### WHAT THIS TASK INVOLVES:
In your copy, leave out the pictures and output only the lines from the one holding "JP103 pin 2: N007 -> GND" through the end of the data below, exactly.

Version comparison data
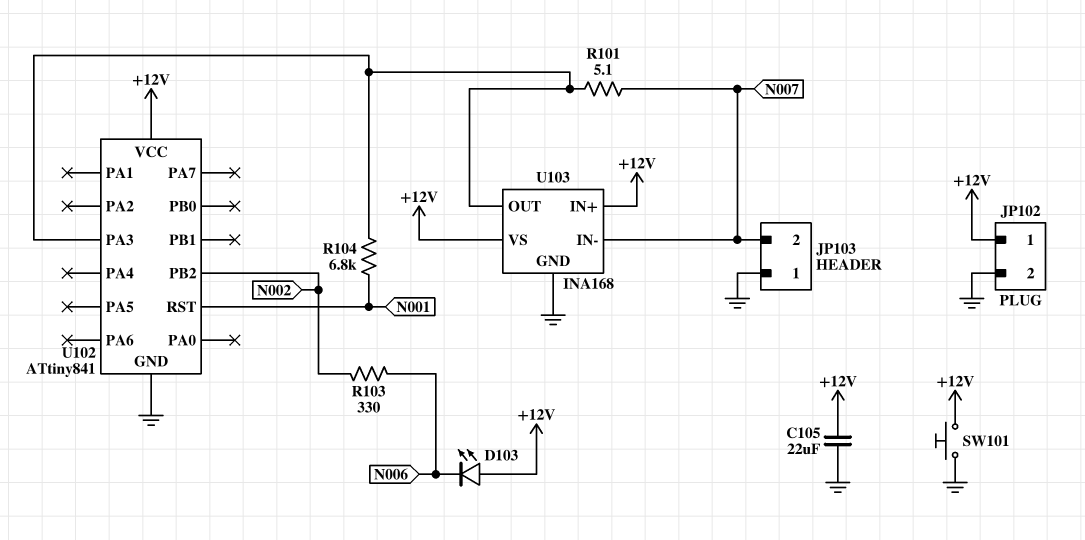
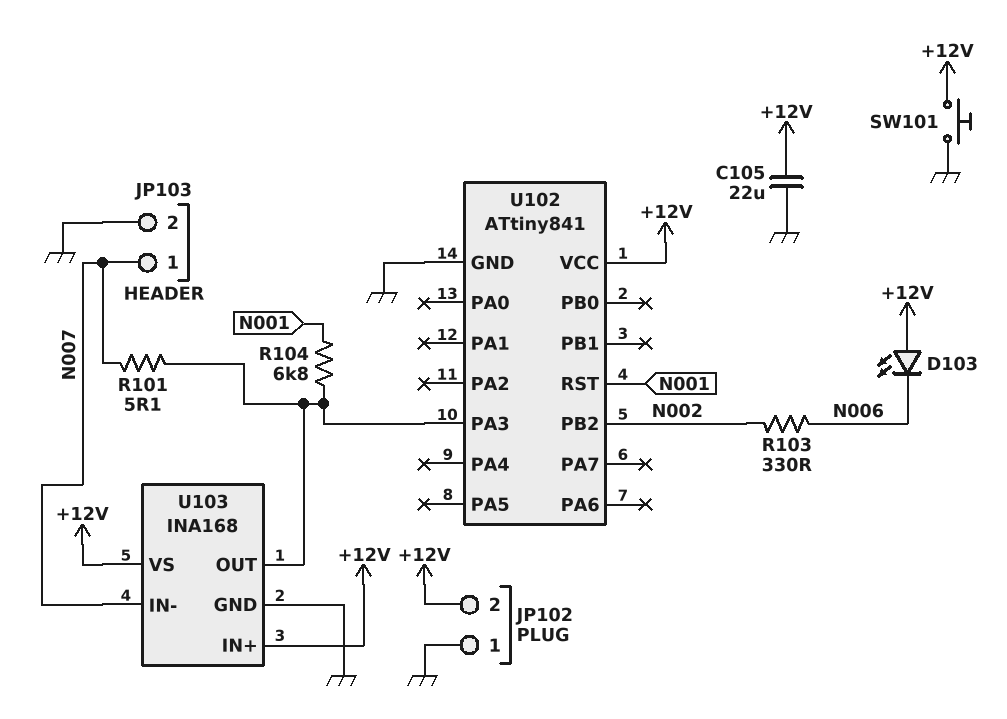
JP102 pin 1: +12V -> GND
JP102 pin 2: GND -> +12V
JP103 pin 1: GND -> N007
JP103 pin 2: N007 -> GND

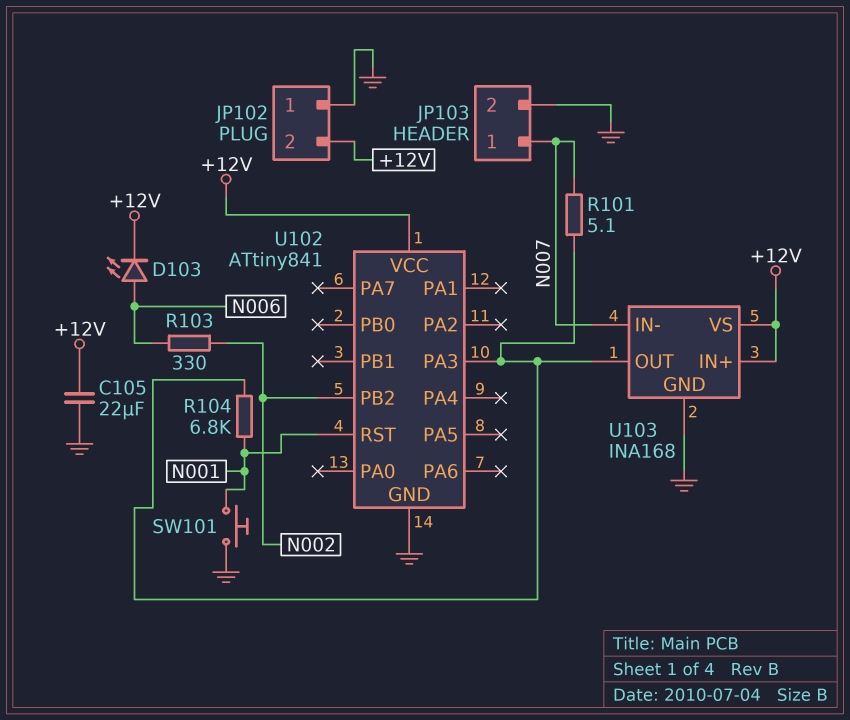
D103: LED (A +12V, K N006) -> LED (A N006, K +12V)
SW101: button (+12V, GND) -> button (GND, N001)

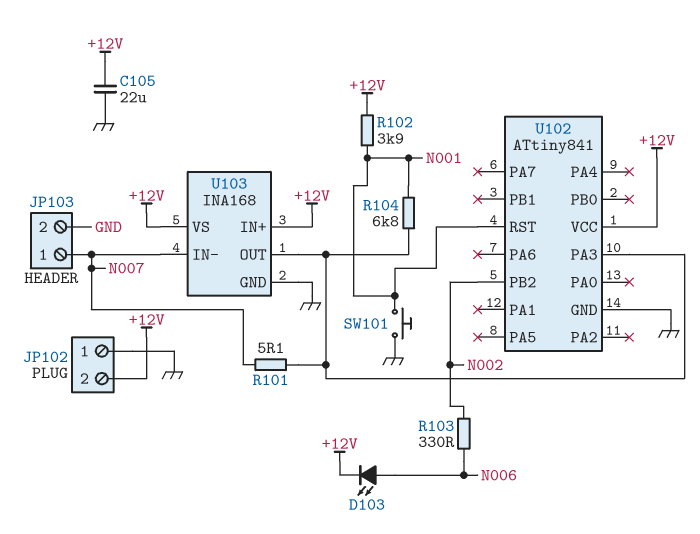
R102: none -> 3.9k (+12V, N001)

### YOUR RESPONSE:
JP103 pin 2: N007 -> GND

D103: LED (A +12V, K N006) -> LED (A N006, K +12V)
SW101: button (+12V, GND) -> button (GND, N001)

R102: none -> 3.9k (+12V, N001)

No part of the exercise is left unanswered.